→ **Stated problem**
Tally the lines in the records that contain the string "shorter", and reply with that number alone.

* Begin Supplied material *

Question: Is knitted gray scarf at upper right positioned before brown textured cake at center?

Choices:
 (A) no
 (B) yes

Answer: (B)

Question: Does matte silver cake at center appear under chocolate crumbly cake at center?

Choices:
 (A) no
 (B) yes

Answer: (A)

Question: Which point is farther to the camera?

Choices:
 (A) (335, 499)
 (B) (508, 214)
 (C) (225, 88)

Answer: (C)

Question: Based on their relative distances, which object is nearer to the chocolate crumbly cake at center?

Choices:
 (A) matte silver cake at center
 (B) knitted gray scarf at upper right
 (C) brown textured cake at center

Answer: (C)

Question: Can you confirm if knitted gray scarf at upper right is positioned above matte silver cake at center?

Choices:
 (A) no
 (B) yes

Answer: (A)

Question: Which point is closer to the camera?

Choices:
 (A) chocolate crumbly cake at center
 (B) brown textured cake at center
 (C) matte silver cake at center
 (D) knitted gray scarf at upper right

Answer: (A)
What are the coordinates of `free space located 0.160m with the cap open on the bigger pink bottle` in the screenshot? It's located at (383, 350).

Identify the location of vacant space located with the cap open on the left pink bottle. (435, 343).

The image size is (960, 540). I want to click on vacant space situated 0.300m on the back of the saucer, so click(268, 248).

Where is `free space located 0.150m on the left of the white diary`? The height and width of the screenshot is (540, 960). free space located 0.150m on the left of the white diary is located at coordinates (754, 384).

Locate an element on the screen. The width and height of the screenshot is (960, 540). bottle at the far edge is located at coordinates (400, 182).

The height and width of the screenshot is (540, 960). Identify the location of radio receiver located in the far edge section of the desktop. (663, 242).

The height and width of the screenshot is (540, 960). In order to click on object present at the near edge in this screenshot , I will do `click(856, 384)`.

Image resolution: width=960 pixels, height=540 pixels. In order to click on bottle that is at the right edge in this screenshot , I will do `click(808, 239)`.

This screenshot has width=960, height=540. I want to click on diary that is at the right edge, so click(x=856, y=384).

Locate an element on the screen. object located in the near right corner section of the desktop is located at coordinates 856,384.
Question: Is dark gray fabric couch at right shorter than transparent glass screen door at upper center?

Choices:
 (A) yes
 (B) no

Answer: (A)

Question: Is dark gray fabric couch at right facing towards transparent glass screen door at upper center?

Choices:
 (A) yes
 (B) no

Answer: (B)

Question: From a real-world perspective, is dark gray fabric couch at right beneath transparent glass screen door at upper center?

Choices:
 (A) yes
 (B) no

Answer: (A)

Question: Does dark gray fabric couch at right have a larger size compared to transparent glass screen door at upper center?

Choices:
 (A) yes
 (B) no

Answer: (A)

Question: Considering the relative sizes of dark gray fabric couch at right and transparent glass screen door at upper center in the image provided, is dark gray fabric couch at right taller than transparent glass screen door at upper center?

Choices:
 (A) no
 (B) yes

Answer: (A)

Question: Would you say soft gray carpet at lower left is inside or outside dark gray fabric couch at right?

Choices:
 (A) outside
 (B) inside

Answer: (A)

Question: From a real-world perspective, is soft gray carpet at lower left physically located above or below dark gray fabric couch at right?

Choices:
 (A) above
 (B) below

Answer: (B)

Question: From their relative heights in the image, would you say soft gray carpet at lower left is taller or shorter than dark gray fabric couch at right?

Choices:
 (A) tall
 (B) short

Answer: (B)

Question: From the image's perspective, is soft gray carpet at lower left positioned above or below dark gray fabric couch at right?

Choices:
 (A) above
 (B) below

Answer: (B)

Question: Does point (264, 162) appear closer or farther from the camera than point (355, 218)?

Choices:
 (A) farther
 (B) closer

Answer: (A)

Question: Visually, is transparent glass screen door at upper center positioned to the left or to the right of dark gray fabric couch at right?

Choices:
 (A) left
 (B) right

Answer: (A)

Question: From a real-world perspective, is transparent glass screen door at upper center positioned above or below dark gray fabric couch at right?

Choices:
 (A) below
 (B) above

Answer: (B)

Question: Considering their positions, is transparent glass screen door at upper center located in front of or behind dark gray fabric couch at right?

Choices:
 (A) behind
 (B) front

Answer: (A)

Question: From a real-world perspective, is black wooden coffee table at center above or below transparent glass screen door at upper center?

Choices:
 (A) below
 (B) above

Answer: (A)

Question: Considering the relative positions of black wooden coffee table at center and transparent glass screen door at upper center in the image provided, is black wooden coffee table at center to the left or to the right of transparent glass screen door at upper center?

* End Supplied material *

→ **Response to the exercise**
2